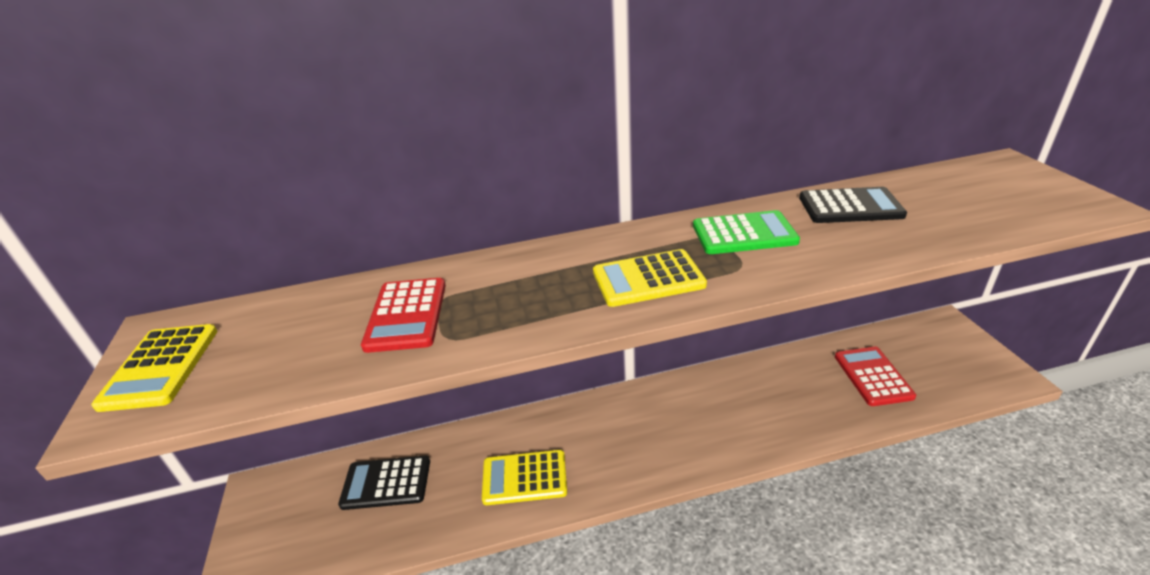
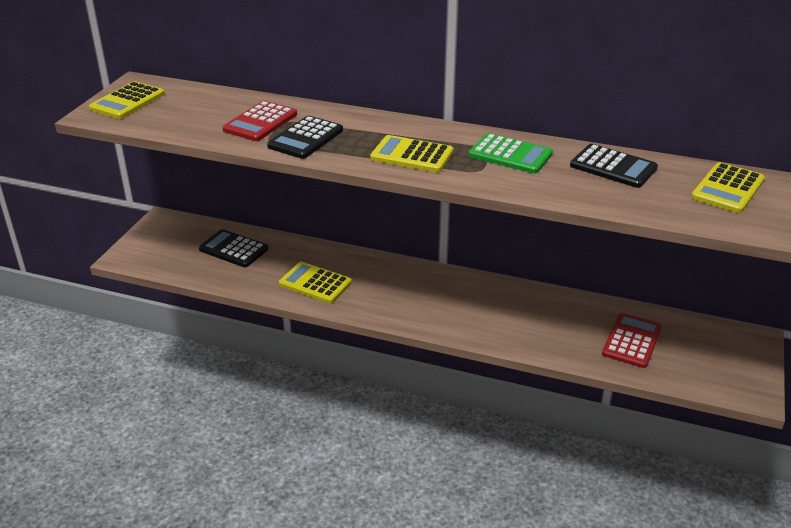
camera: 30 degrees right, 0 degrees up
none -> black calculator [267,116,343,159]
none -> yellow calculator [691,162,765,213]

Work to be completed: Using the listing above, return all lines where the word "none" occurs.

Expected answer:
none -> black calculator [267,116,343,159]
none -> yellow calculator [691,162,765,213]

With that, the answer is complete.